--- INFORMATION ---

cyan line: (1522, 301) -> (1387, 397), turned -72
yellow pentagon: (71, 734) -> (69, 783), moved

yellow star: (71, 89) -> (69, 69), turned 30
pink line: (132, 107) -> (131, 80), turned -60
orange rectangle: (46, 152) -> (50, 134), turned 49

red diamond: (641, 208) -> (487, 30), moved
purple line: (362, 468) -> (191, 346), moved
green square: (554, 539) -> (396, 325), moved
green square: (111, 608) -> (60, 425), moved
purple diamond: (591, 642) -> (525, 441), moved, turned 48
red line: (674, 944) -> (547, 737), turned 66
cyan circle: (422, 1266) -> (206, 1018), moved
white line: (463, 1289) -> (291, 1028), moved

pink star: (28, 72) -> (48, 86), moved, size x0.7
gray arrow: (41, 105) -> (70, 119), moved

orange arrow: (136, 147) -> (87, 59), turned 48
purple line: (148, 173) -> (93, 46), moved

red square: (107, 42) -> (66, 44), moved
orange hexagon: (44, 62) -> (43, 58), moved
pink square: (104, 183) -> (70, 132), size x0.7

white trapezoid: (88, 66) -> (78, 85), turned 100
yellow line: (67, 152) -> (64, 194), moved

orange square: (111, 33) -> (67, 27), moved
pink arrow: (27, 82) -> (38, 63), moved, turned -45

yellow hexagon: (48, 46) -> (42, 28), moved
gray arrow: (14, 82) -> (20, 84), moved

--- TRY IT ---
Reproduce the data above in full, with no line missing.

--- ANSWER SECTION ---
cyan line: (1522, 301) -> (1387, 397), turned -72
yellow pentagon: (71, 734) -> (69, 783), moved

yellow star: (71, 89) -> (69, 69), turned 30
pink line: (132, 107) -> (131, 80), turned -60
orange rectangle: (46, 152) -> (50, 134), turned 49

red diamond: (641, 208) -> (487, 30), moved
purple line: (362, 468) -> (191, 346), moved
green square: (554, 539) -> (396, 325), moved
green square: (111, 608) -> (60, 425), moved
purple diamond: (591, 642) -> (525, 441), moved, turned 48
red line: (674, 944) -> (547, 737), turned 66
cyan circle: (422, 1266) -> (206, 1018), moved
white line: (463, 1289) -> (291, 1028), moved

pink star: (28, 72) -> (48, 86), moved, size x0.7
gray arrow: (41, 105) -> (70, 119), moved

orange arrow: (136, 147) -> (87, 59), turned 48
purple line: (148, 173) -> (93, 46), moved

red square: (107, 42) -> (66, 44), moved
orange hexagon: (44, 62) -> (43, 58), moved
pink square: (104, 183) -> (70, 132), size x0.7

white trapezoid: (88, 66) -> (78, 85), turned 100
yellow line: (67, 152) -> (64, 194), moved

orange square: (111, 33) -> (67, 27), moved
pink arrow: (27, 82) -> (38, 63), moved, turned -45

yellow hexagon: (48, 46) -> (42, 28), moved
gray arrow: (14, 82) -> (20, 84), moved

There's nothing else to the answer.